In the material below, find each line holding the string "none" and copy it.

*** DATA FOR THIS EXERCISE Section Begins ***

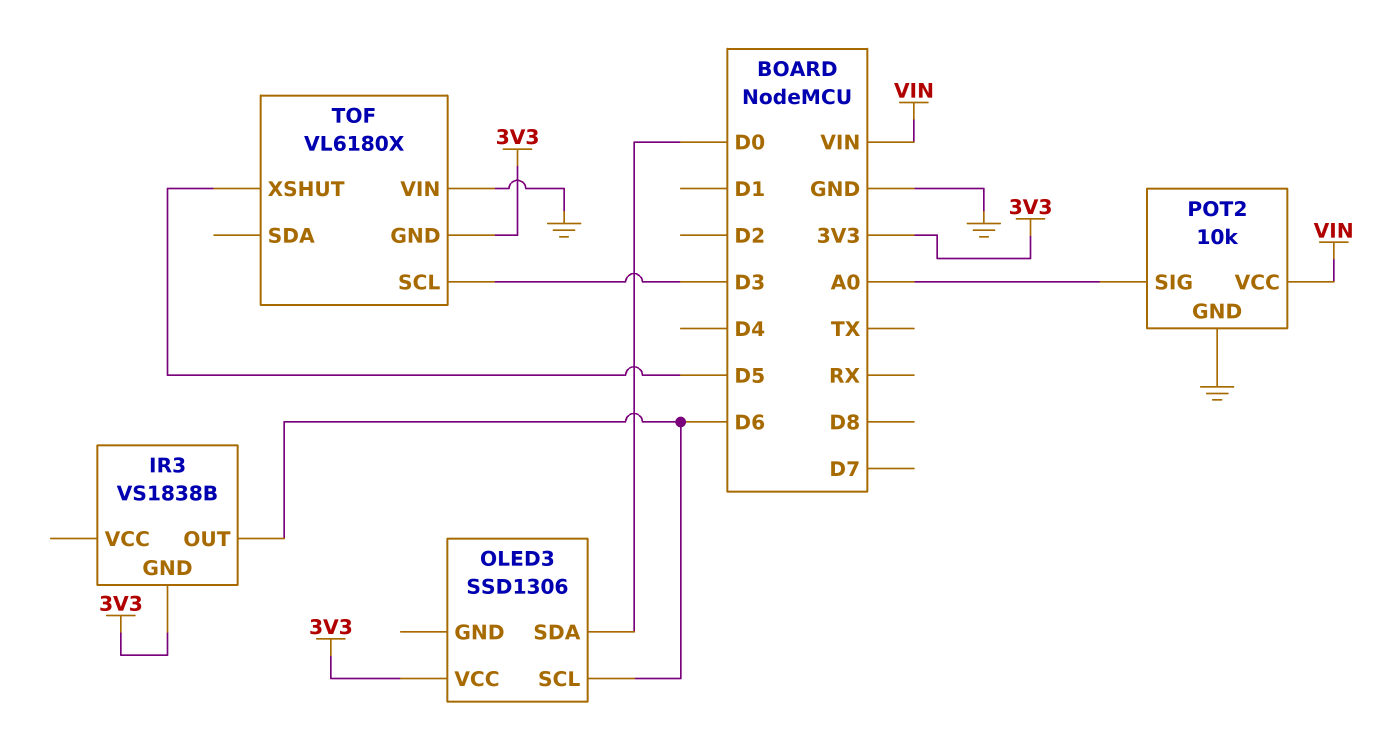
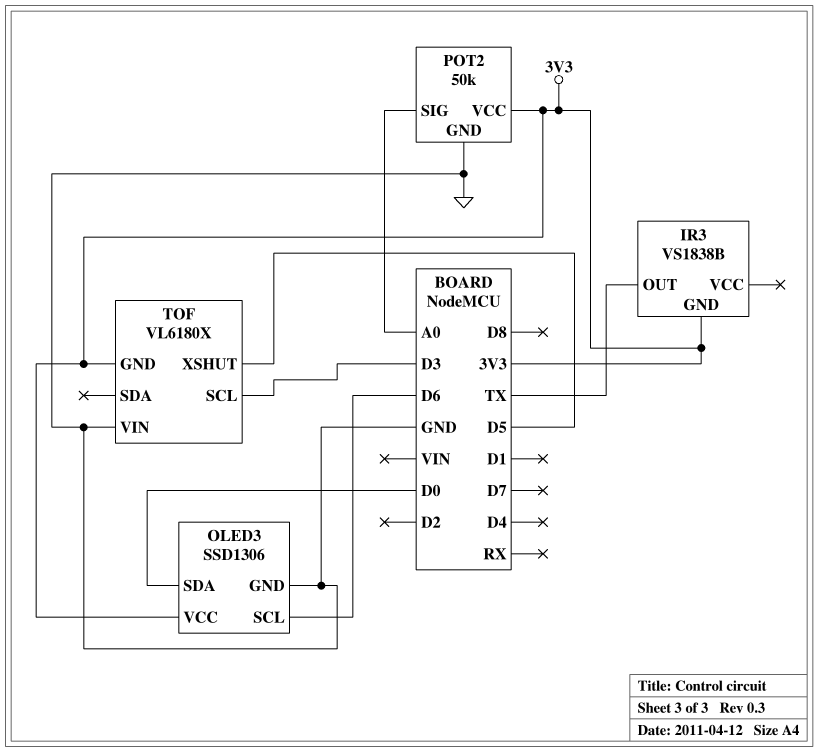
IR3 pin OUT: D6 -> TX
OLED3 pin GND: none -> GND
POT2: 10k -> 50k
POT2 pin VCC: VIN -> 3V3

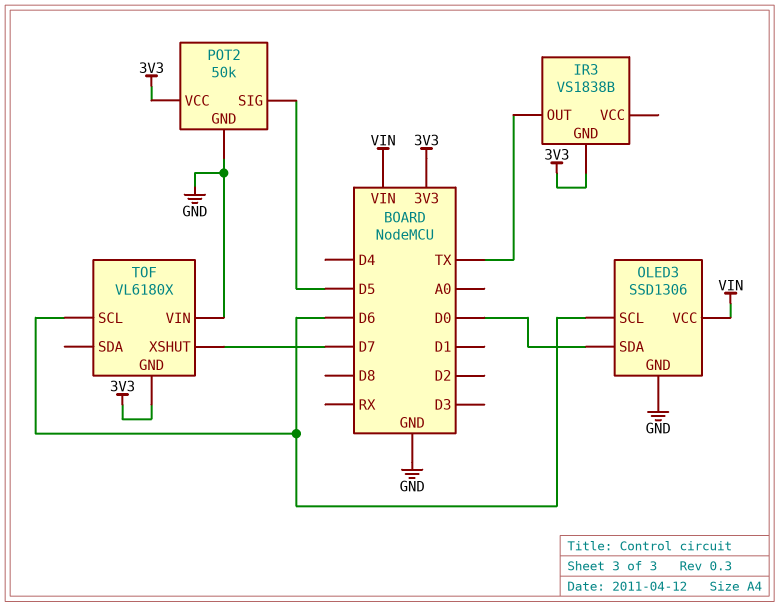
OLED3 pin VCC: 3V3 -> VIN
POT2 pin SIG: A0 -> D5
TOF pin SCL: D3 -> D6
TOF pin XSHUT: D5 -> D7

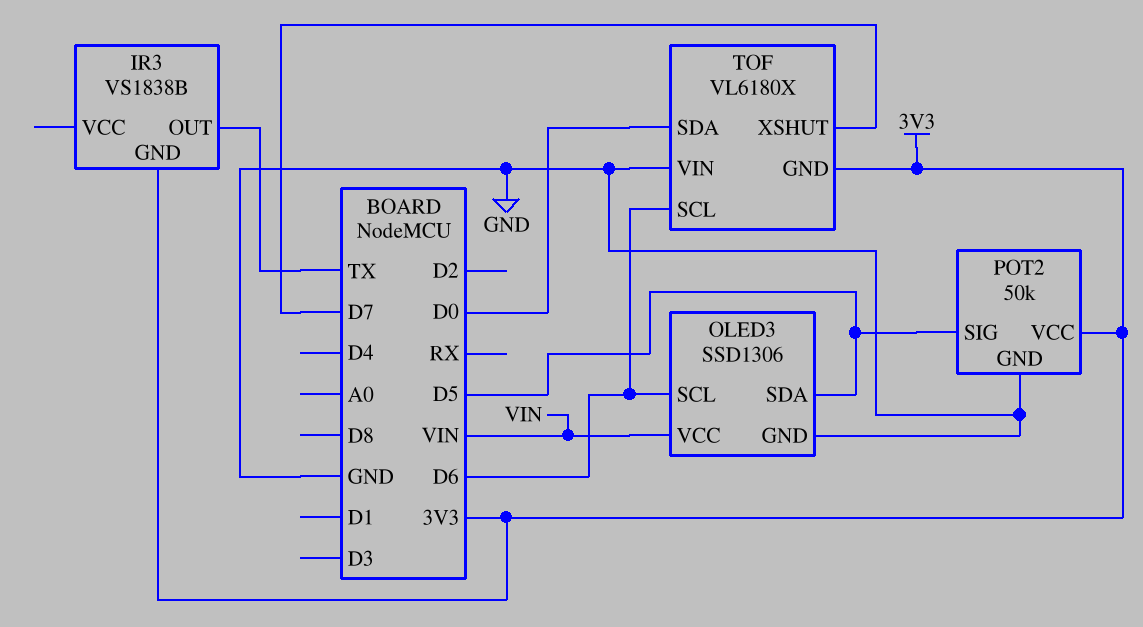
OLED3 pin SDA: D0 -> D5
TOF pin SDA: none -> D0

*** DATA FOR THIS EXERCISE Section Ends ***

## TASK SOLUTION
OLED3 pin GND: none -> GND
TOF pin SDA: none -> D0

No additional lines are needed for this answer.